** Work request **
From the first entry to the last, copy each one exactly.

** Records from a dataset **

>>>>

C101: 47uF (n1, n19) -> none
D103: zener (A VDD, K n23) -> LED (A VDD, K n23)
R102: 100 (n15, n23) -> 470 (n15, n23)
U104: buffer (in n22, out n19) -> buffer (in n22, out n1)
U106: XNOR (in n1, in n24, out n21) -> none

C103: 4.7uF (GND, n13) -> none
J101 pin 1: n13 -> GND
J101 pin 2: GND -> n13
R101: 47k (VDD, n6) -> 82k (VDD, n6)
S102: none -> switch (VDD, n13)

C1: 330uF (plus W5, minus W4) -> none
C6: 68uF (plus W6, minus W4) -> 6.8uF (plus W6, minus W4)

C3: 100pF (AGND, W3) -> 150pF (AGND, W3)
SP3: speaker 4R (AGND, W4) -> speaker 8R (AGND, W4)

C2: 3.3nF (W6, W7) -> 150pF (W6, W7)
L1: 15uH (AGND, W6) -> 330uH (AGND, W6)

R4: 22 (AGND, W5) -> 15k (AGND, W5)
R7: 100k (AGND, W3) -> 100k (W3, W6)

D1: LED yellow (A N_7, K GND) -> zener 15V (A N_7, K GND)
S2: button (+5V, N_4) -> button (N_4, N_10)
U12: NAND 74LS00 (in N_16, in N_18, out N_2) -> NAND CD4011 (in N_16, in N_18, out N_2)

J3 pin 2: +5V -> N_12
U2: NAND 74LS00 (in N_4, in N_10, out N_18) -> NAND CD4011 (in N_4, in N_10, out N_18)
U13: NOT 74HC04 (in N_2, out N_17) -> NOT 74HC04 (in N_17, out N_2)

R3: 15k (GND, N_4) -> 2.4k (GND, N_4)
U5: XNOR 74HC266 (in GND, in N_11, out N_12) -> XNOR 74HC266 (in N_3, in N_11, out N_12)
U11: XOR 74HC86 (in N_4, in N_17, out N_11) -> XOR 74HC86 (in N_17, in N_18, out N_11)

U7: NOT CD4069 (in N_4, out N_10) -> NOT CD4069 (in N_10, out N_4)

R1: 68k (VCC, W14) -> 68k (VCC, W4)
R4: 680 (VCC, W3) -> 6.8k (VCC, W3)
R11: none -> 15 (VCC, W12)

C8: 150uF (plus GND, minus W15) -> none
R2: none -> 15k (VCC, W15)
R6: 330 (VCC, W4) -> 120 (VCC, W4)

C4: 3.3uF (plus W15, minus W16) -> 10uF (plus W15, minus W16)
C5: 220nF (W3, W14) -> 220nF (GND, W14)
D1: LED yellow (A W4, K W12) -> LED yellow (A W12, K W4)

<<<<

** Result for this exercise **
C101: 47uF (n1, n19) -> none
D103: zener (A VDD, K n23) -> LED (A VDD, K n23)
R102: 100 (n15, n23) -> 470 (n15, n23)
U104: buffer (in n22, out n19) -> buffer (in n22, out n1)
U106: XNOR (in n1, in n24, out n21) -> none

C103: 4.7uF (GND, n13) -> none
J101 pin 1: n13 -> GND
J101 pin 2: GND -> n13
R101: 47k (VDD, n6) -> 82k (VDD, n6)
S102: none -> switch (VDD, n13)

C1: 330uF (plus W5, minus W4) -> none
C6: 68uF (plus W6, minus W4) -> 6.8uF (plus W6, minus W4)

C3: 100pF (AGND, W3) -> 150pF (AGND, W3)
SP3: speaker 4R (AGND, W4) -> speaker 8R (AGND, W4)

C2: 3.3nF (W6, W7) -> 150pF (W6, W7)
L1: 15uH (AGND, W6) -> 330uH (AGND, W6)

R4: 22 (AGND, W5) -> 15k (AGND, W5)
R7: 100k (AGND, W3) -> 100k (W3, W6)

D1: LED yellow (A N_7, K GND) -> zener 15V (A N_7, K GND)
S2: button (+5V, N_4) -> button (N_4, N_10)
U12: NAND 74LS00 (in N_16, in N_18, out N_2) -> NAND CD4011 (in N_16, in N_18, out N_2)

J3 pin 2: +5V -> N_12
U2: NAND 74LS00 (in N_4, in N_10, out N_18) -> NAND CD4011 (in N_4, in N_10, out N_18)
U13: NOT 74HC04 (in N_2, out N_17) -> NOT 74HC04 (in N_17, out N_2)

R3: 15k (GND, N_4) -> 2.4k (GND, N_4)
U5: XNOR 74HC266 (in GND, in N_11, out N_12) -> XNOR 74HC266 (in N_3, in N_11, out N_12)
U11: XOR 74HC86 (in N_4, in N_17, out N_11) -> XOR 74HC86 (in N_17, in N_18, out N_11)

U7: NOT CD4069 (in N_4, out N_10) -> NOT CD4069 (in N_10, out N_4)

R1: 68k (VCC, W14) -> 68k (VCC, W4)
R4: 680 (VCC, W3) -> 6.8k (VCC, W3)
R11: none -> 15 (VCC, W12)

C8: 150uF (plus GND, minus W15) -> none
R2: none -> 15k (VCC, W15)
R6: 330 (VCC, W4) -> 120 (VCC, W4)

C4: 3.3uF (plus W15, minus W16) -> 10uF (plus W15, minus W16)
C5: 220nF (W3, W14) -> 220nF (GND, W14)
D1: LED yellow (A W4, K W12) -> LED yellow (A W12, K W4)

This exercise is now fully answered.